Task: Once the pictures have been excluded, set down each remaining entry word for word.

Dataset content:
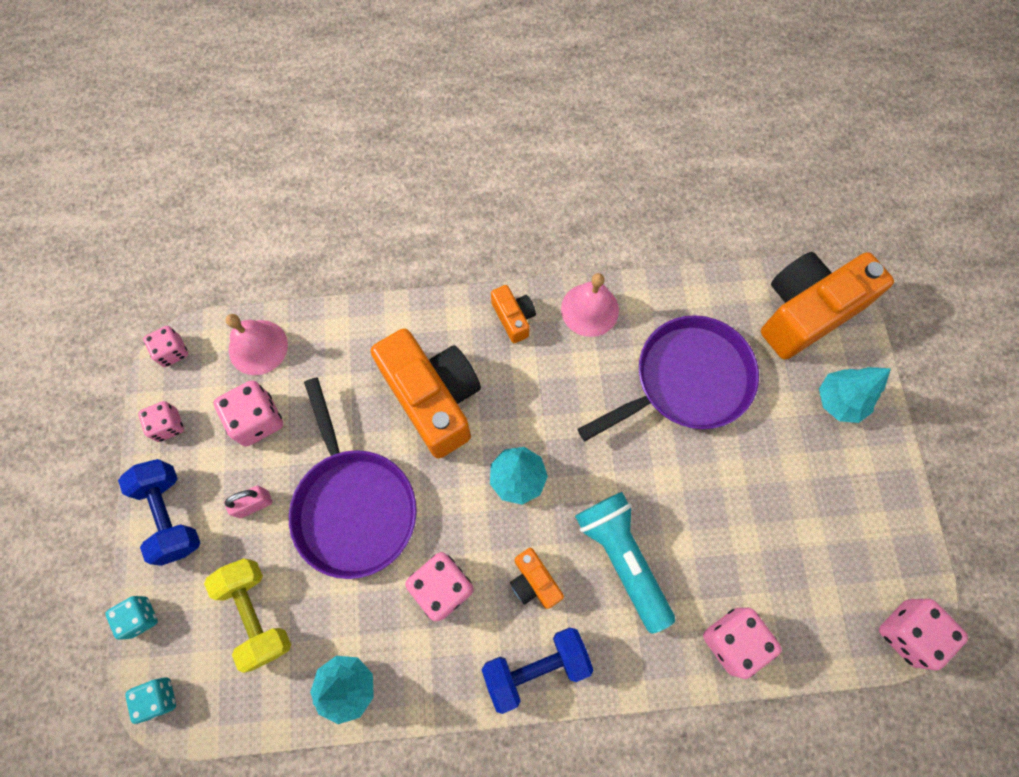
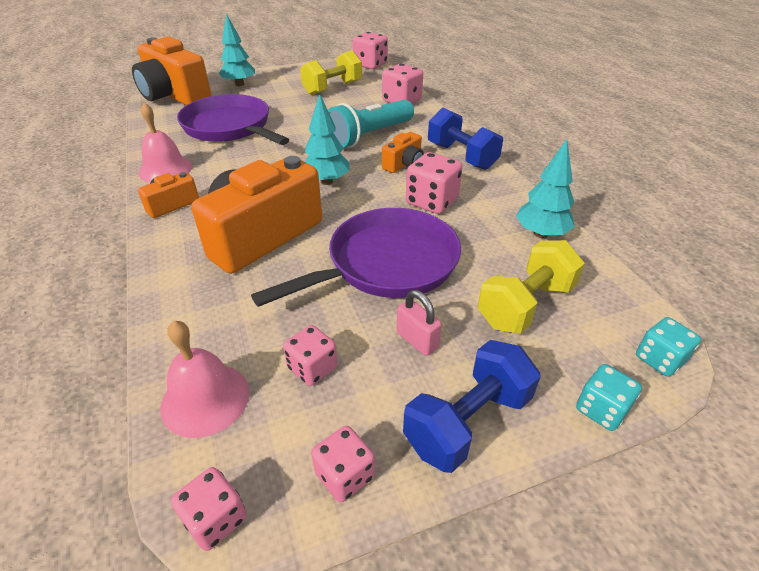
camera: 105 degrees left, 30 degrees down
(257, 420) = (312, 368): pink dice -> pink dice, size x0.64
(803, 541) = (333, 88): none -> yellow dumbbell

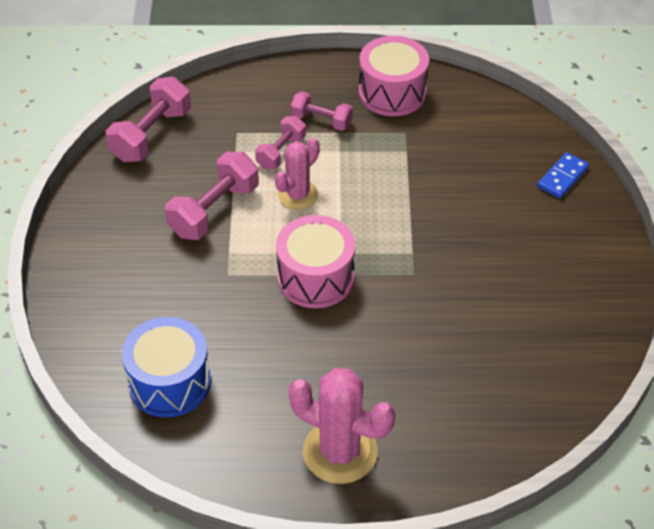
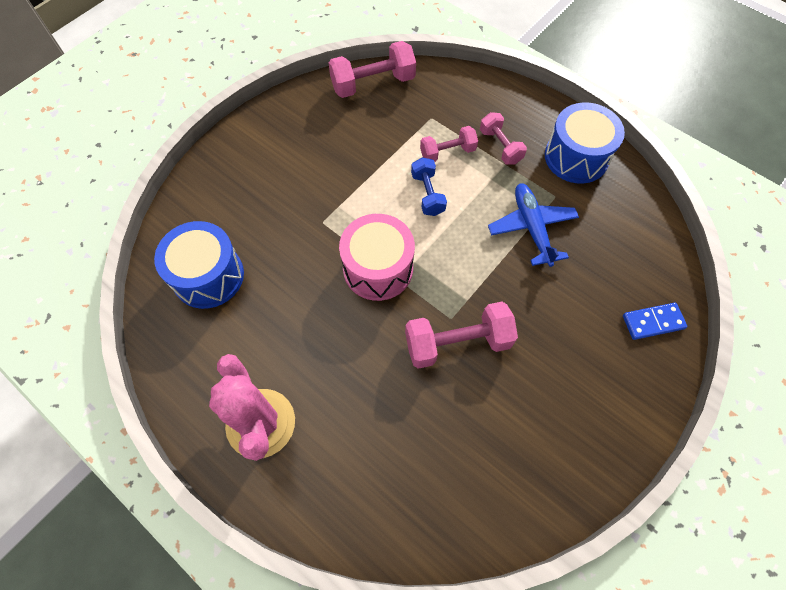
camera: 40 degrees right, 15 degrees up
(214, 210) = (359, 167): pink dumbbell -> pink dumbbell (457, 343)
(298, 195) = (427, 194): pink cactus -> blue dumbbell
(392, 92) = (576, 157): pink drum -> blue drum
(409, 167) = (531, 227): none -> blue plane

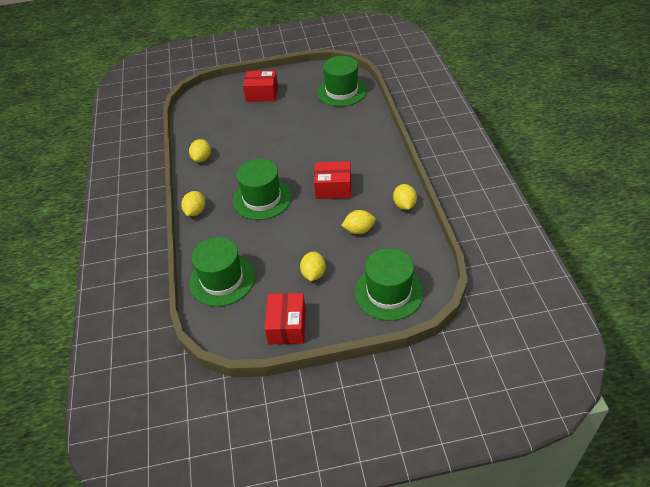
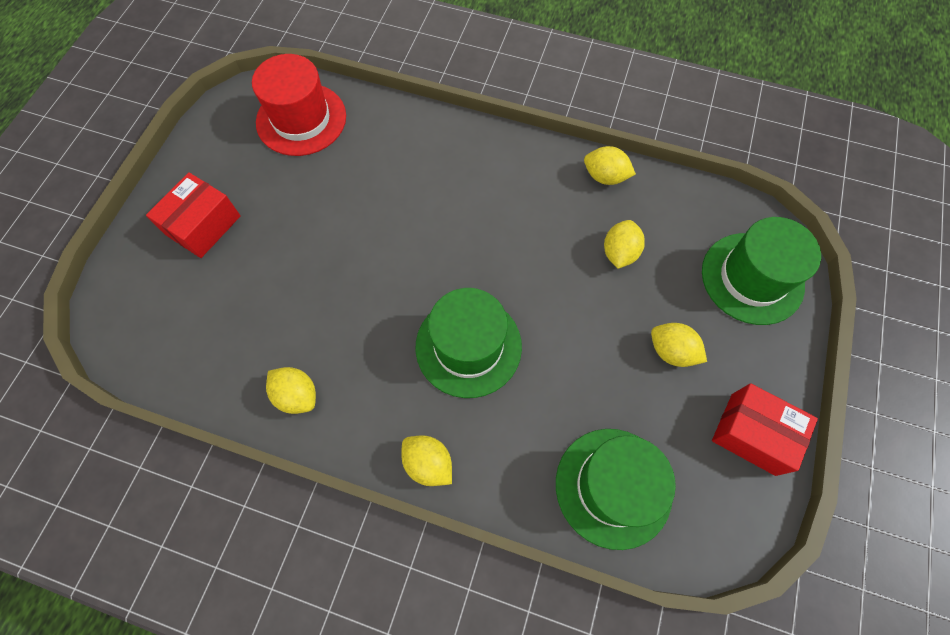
camera: 65 degrees left, 20 degrees up
(333, 188) = (513, 240): red box -> none
(341, 91) = (301, 119): green hat -> red hat

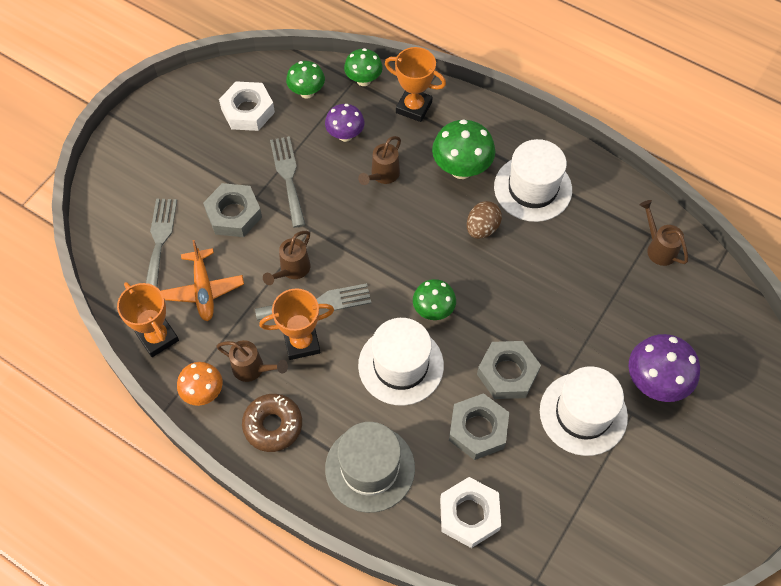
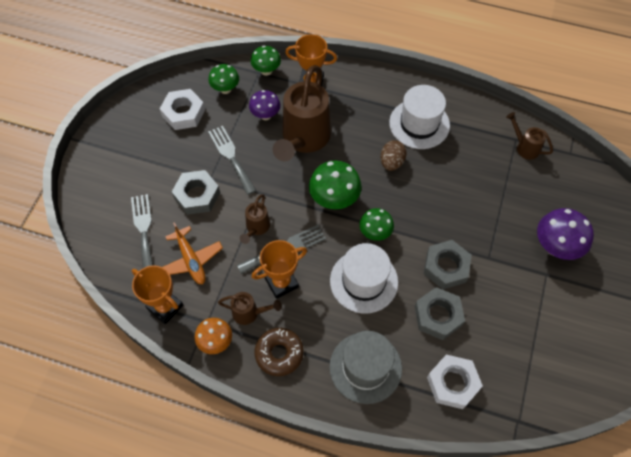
camera: 15 degrees left, 0 degrees up
(382, 175) = (303, 139): brown watering can -> brown watering can, size x2.16
(461, 169) = (361, 121): green mushroom -> green mushroom (334, 199)
(583, 413) = (511, 283): white hat -> none

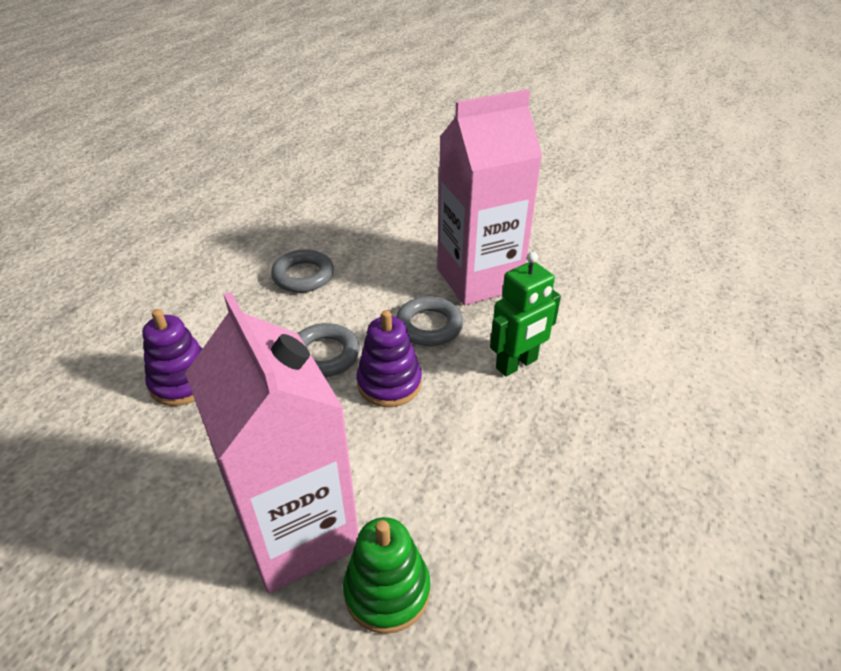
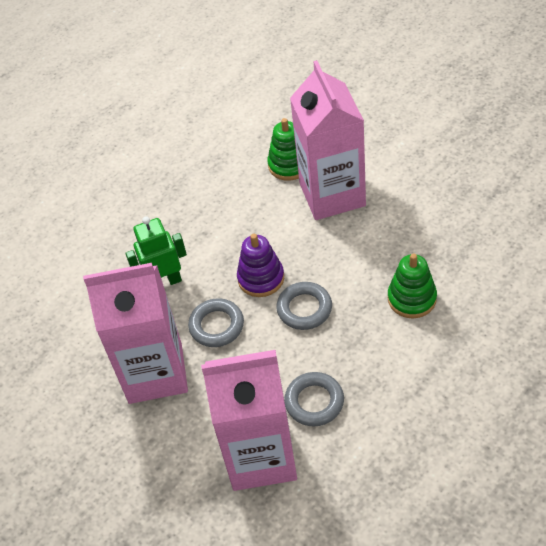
camera: 160 degrees left, 10 degrees up
(183, 382) = (412, 298): purple stacking toy -> green stacking toy
(349, 236) = (261, 456): none -> pink carton

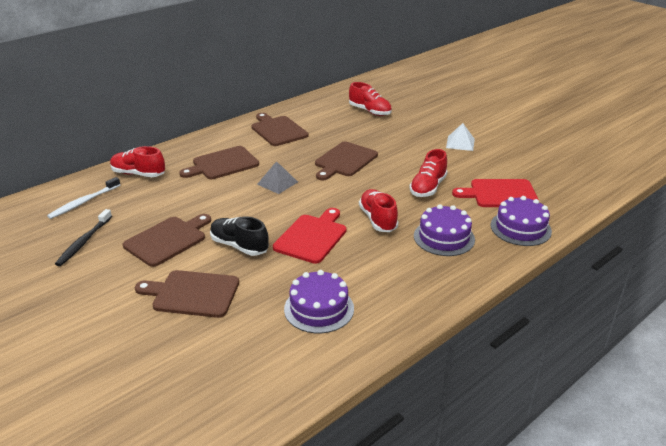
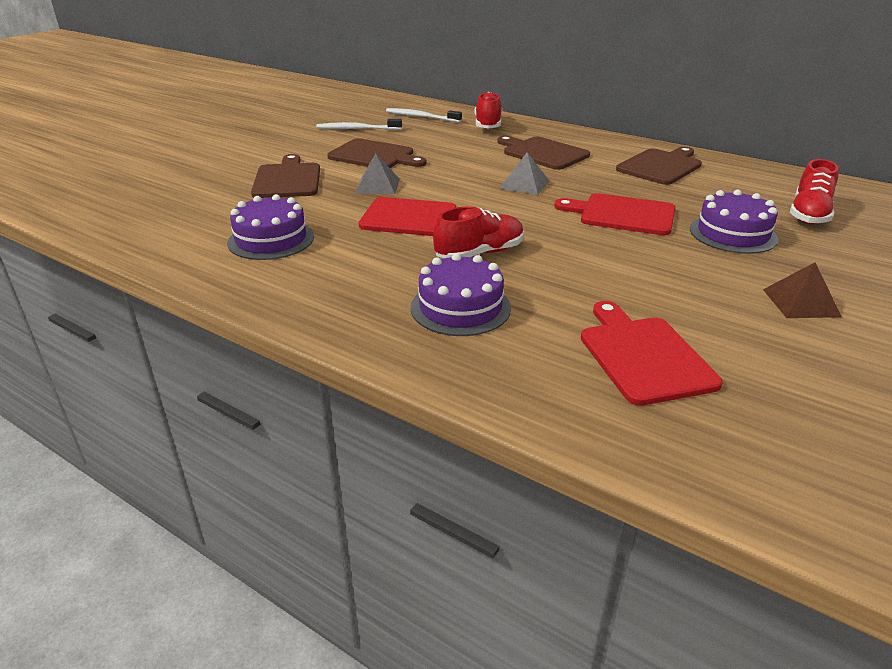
camera: 75 degrees right, 0 degrees up
(84, 242) = (357, 129): black toothbrush -> white toothbrush
(239, 246) = (377, 186): black shoe -> grey pyramid
(344, 161) = (622, 214): brown cutting board -> red cutting board
(428, 187) = (602, 283): red shoe -> none
(460, 143) = (801, 302): white pyramid -> brown pyramid
(520, 228) = (534, 383): purple cake -> purple cake (733, 234)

The completed task:
camera: 105 degrees left, 30 degrees down
(257, 420) = (312, 368): pink dice -> pink dice, size x0.64
(803, 541) = (333, 88): none -> yellow dumbbell

camera: 40 degrees right, 15 degrees up
(214, 210) = (359, 167): pink dumbbell -> pink dumbbell (457, 343)
(298, 195) = (427, 194): pink cactus -> blue dumbbell
(392, 92) = (576, 157): pink drum -> blue drum
(409, 167) = (531, 227): none -> blue plane

camera: 65 degrees left, 20 degrees up
(333, 188) = (513, 240): red box -> none
(341, 91) = (301, 119): green hat -> red hat

camera: 15 degrees left, 0 degrees up
(382, 175) = (303, 139): brown watering can -> brown watering can, size x2.16
(461, 169) = (361, 121): green mushroom -> green mushroom (334, 199)
(583, 413) = (511, 283): white hat -> none

camera: 160 degrees left, 10 degrees up
(183, 382) = (412, 298): purple stacking toy -> green stacking toy
(349, 236) = (261, 456): none -> pink carton

camera: 75 degrees right, 0 degrees up
(84, 242) = (357, 129): black toothbrush -> white toothbrush
(239, 246) = (377, 186): black shoe -> grey pyramid
(344, 161) = (622, 214): brown cutting board -> red cutting board
(428, 187) = (602, 283): red shoe -> none
(460, 143) = (801, 302): white pyramid -> brown pyramid
(520, 228) = (534, 383): purple cake -> purple cake (733, 234)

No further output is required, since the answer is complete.